§ ACTION ITEM
Word for word, and without a single picture, repeat the entries.

§ PROVIDED DATA
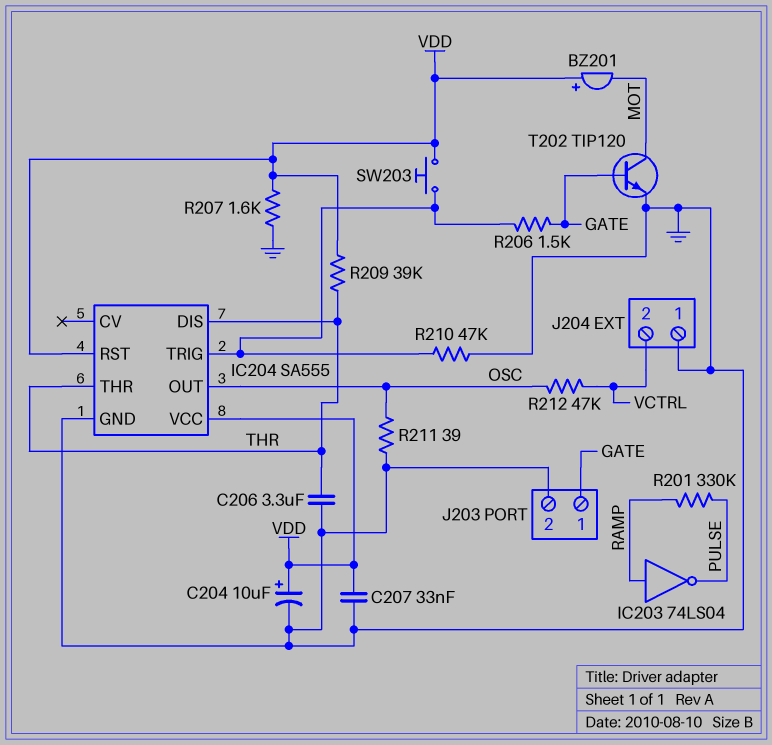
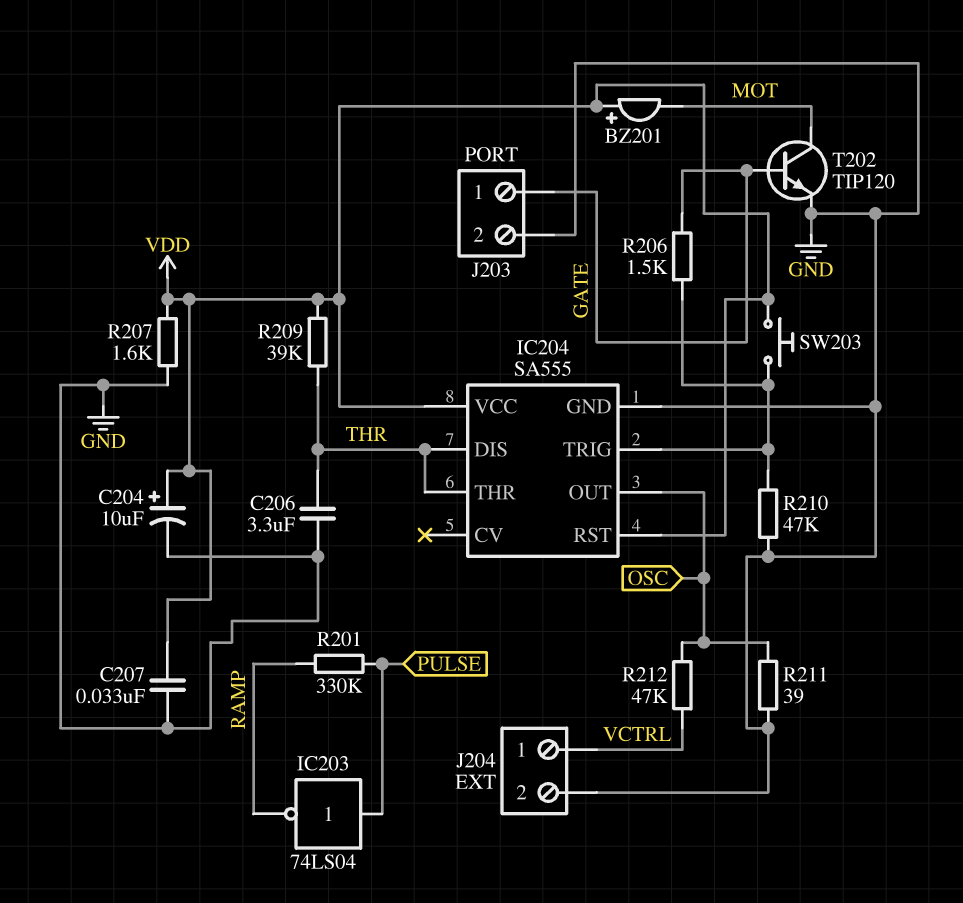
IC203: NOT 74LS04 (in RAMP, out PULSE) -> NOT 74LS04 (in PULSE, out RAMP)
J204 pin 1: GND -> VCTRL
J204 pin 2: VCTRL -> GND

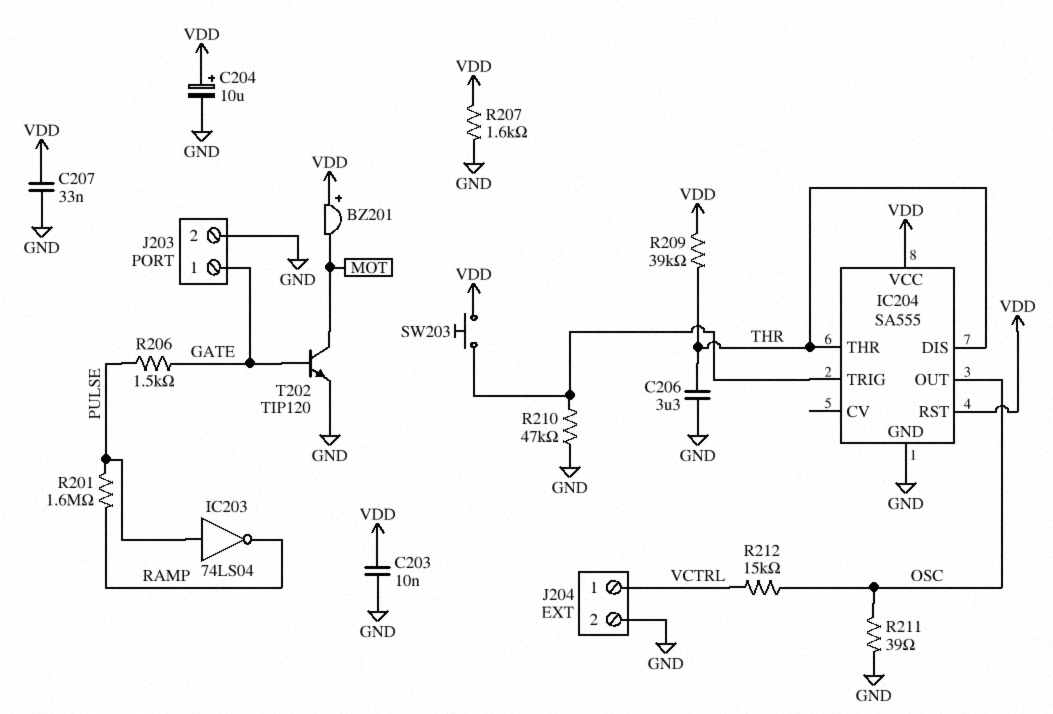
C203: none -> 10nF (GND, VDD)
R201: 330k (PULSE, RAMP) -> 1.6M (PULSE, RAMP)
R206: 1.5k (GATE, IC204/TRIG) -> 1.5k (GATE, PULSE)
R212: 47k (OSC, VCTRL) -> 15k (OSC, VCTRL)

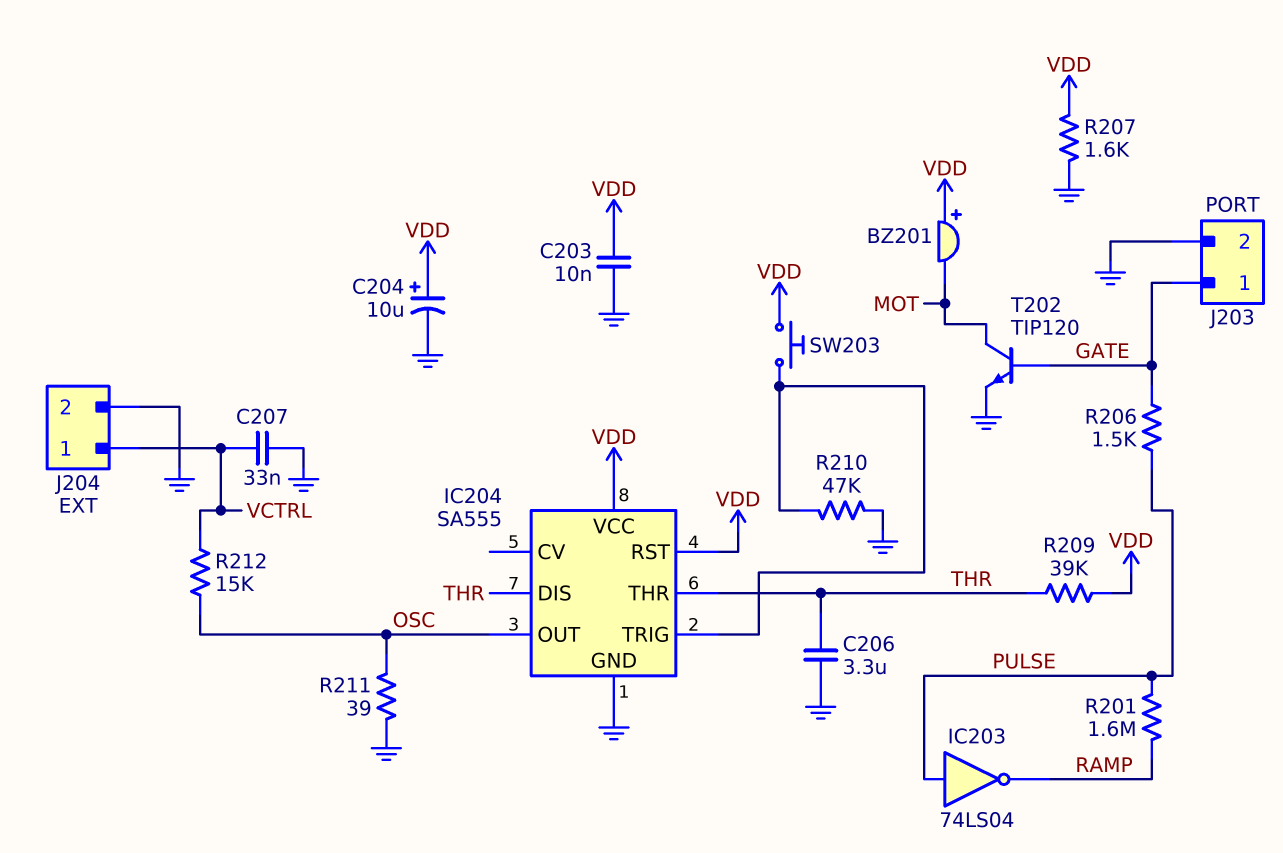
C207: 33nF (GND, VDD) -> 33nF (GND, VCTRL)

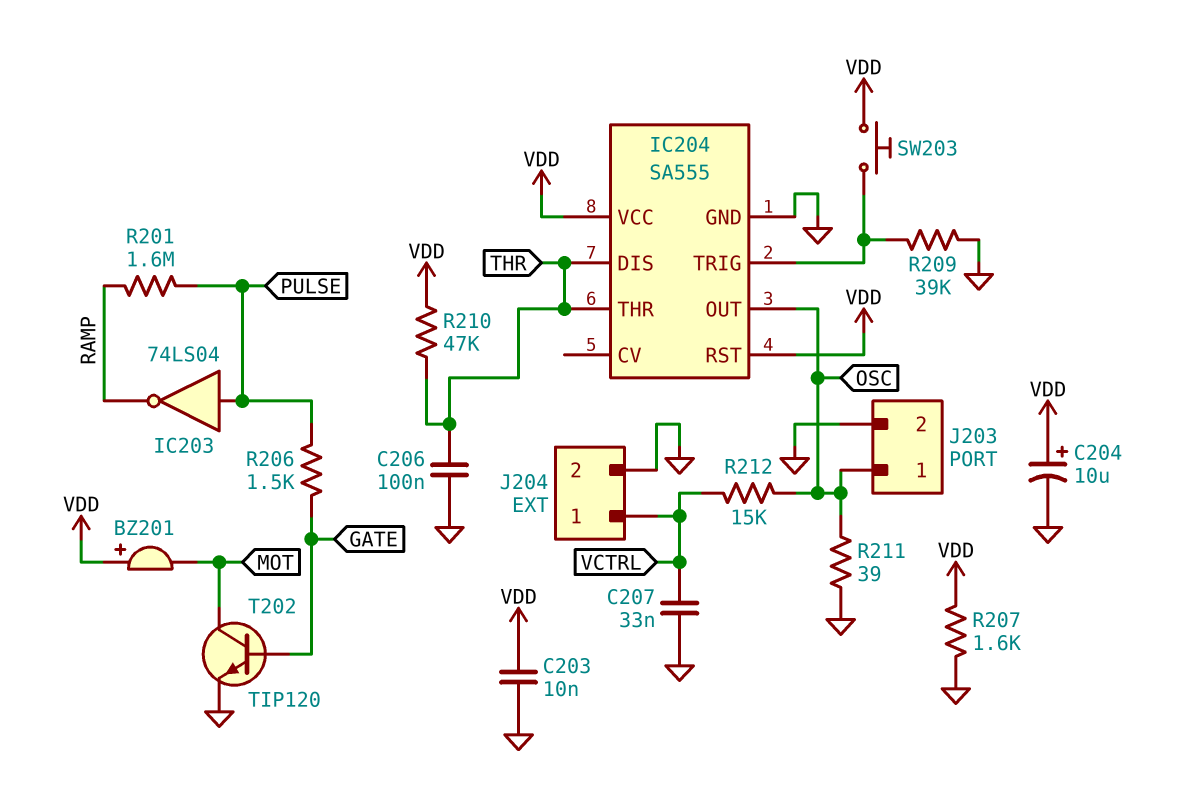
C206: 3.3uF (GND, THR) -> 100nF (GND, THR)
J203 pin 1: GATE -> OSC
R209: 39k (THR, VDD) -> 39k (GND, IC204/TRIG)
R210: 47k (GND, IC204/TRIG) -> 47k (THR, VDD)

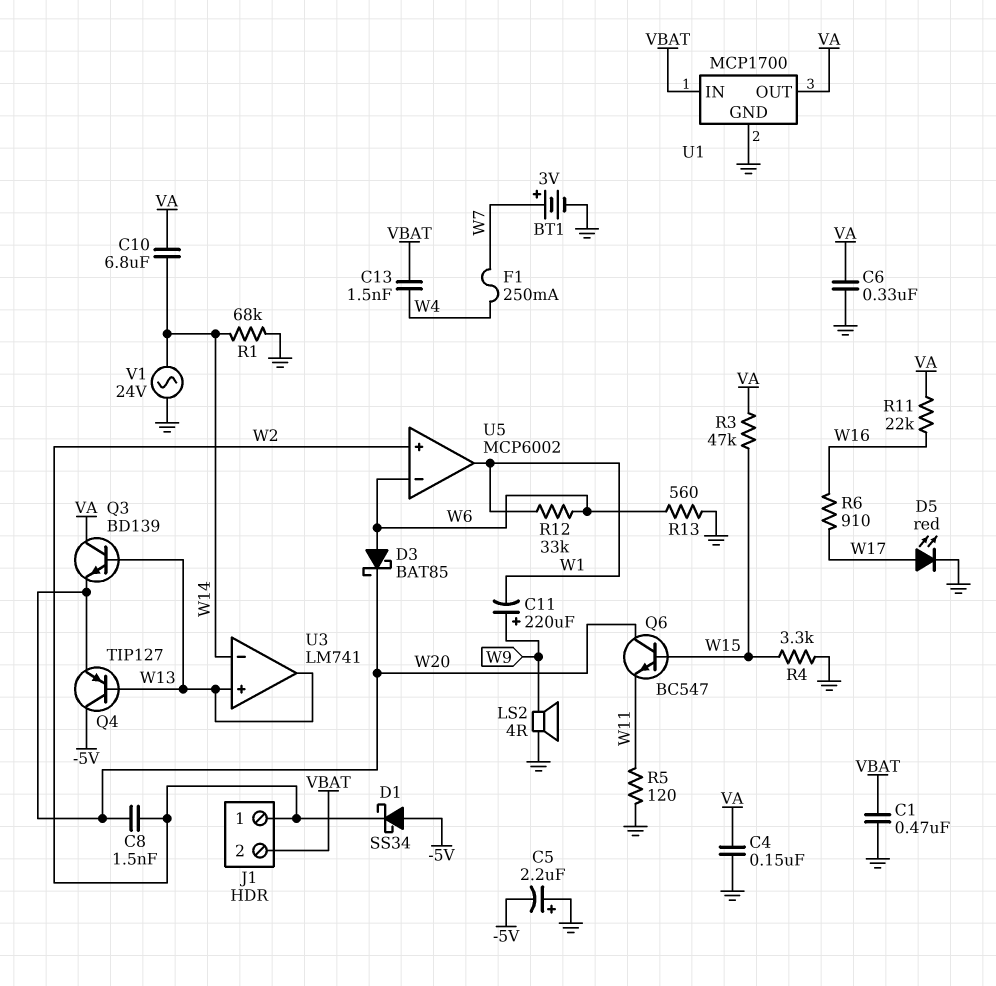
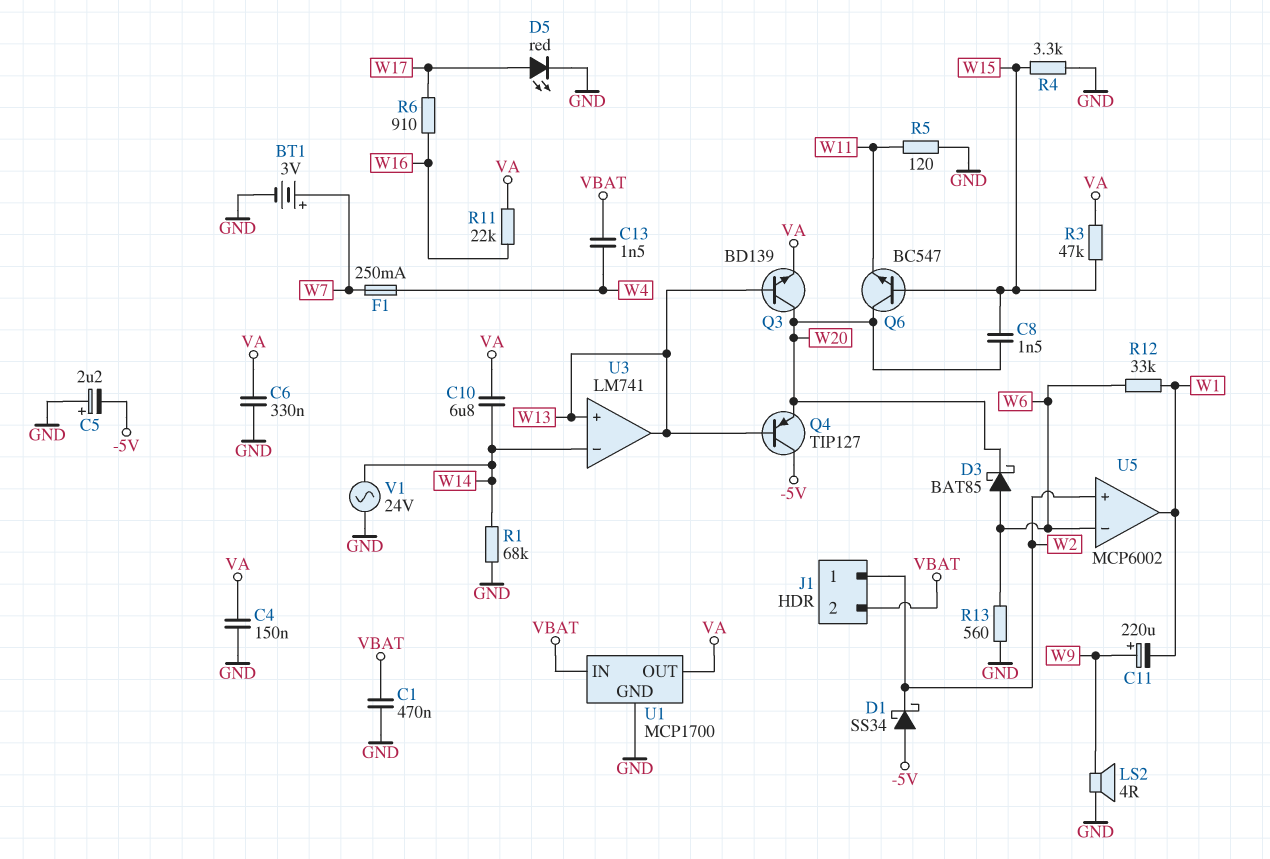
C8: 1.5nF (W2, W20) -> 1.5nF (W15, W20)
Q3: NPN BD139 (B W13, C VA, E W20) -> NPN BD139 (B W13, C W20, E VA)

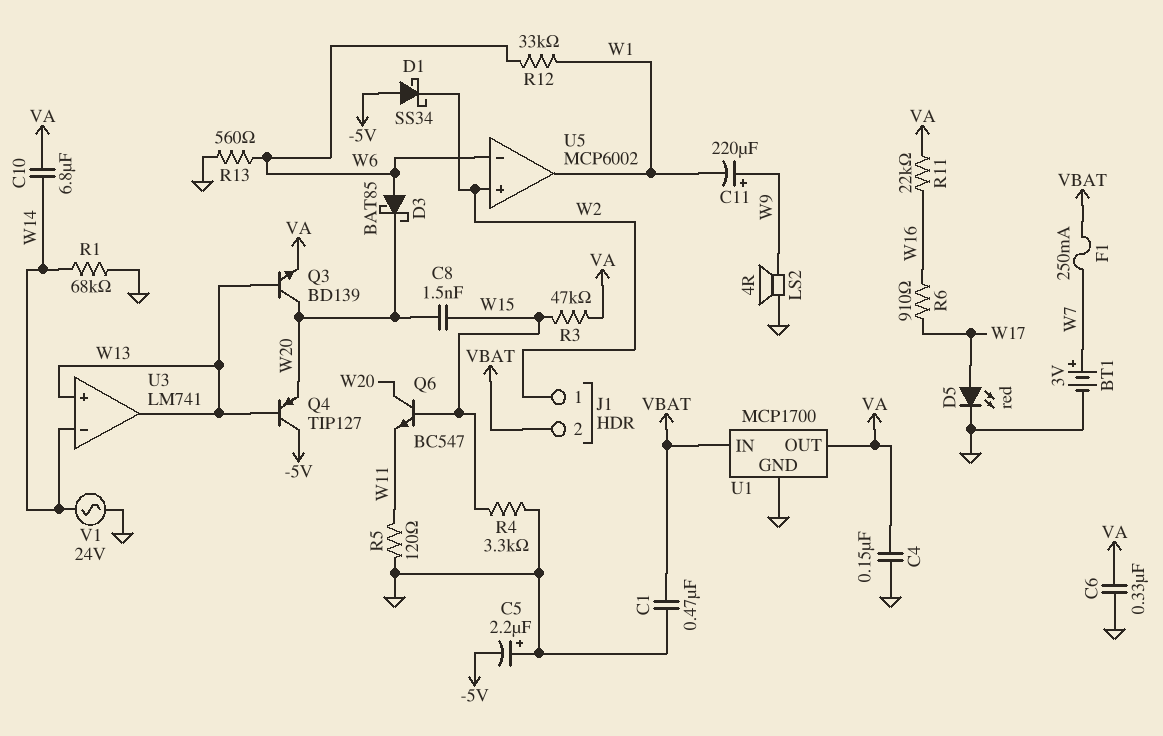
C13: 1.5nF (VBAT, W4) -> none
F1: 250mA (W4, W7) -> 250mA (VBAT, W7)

§ TASK RESULT
IC203: NOT 74LS04 (in RAMP, out PULSE) -> NOT 74LS04 (in PULSE, out RAMP)
J204 pin 1: GND -> VCTRL
J204 pin 2: VCTRL -> GND

C203: none -> 10nF (GND, VDD)
R201: 330k (PULSE, RAMP) -> 1.6M (PULSE, RAMP)
R206: 1.5k (GATE, IC204/TRIG) -> 1.5k (GATE, PULSE)
R212: 47k (OSC, VCTRL) -> 15k (OSC, VCTRL)

C207: 33nF (GND, VDD) -> 33nF (GND, VCTRL)

C206: 3.3uF (GND, THR) -> 100nF (GND, THR)
J203 pin 1: GATE -> OSC
R209: 39k (THR, VDD) -> 39k (GND, IC204/TRIG)
R210: 47k (GND, IC204/TRIG) -> 47k (THR, VDD)

C8: 1.5nF (W2, W20) -> 1.5nF (W15, W20)
Q3: NPN BD139 (B W13, C VA, E W20) -> NPN BD139 (B W13, C W20, E VA)

C13: 1.5nF (VBAT, W4) -> none
F1: 250mA (W4, W7) -> 250mA (VBAT, W7)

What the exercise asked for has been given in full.